BEGIN

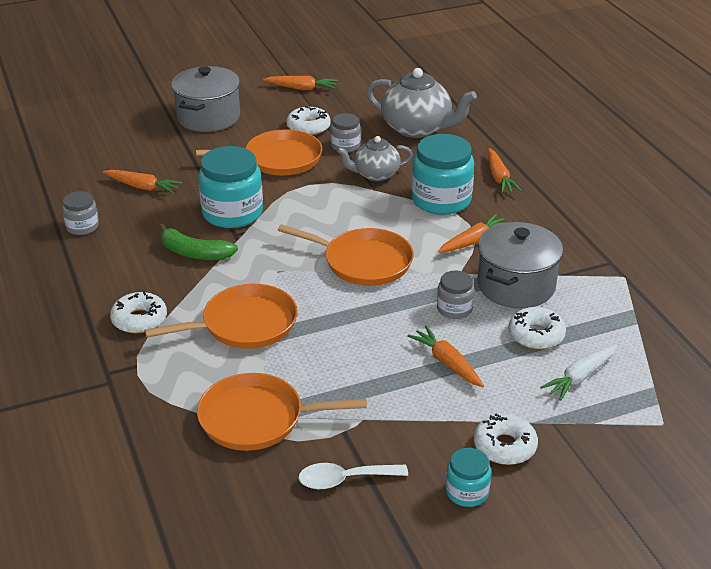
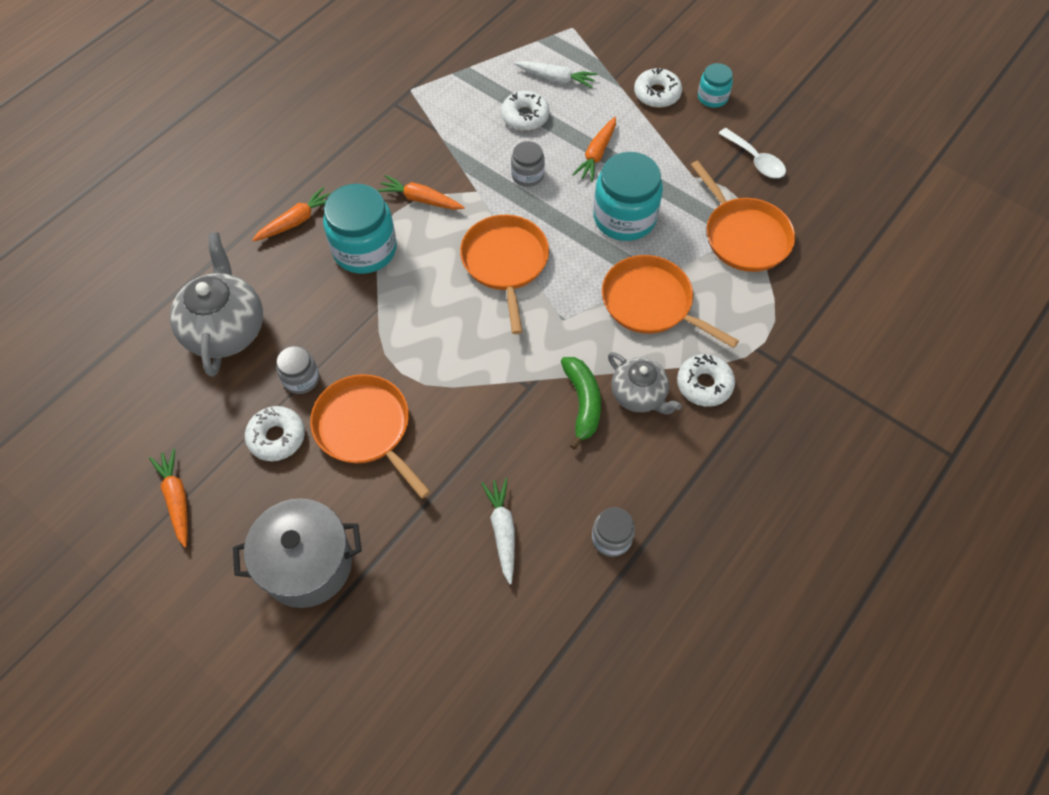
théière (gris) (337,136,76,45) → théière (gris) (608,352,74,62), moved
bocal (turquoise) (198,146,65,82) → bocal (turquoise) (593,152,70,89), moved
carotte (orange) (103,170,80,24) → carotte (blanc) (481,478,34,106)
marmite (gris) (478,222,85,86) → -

END

WHAT IS REQUIRED: Lines above containing "moved": give their number only.

EXERCISE ANSWER: 2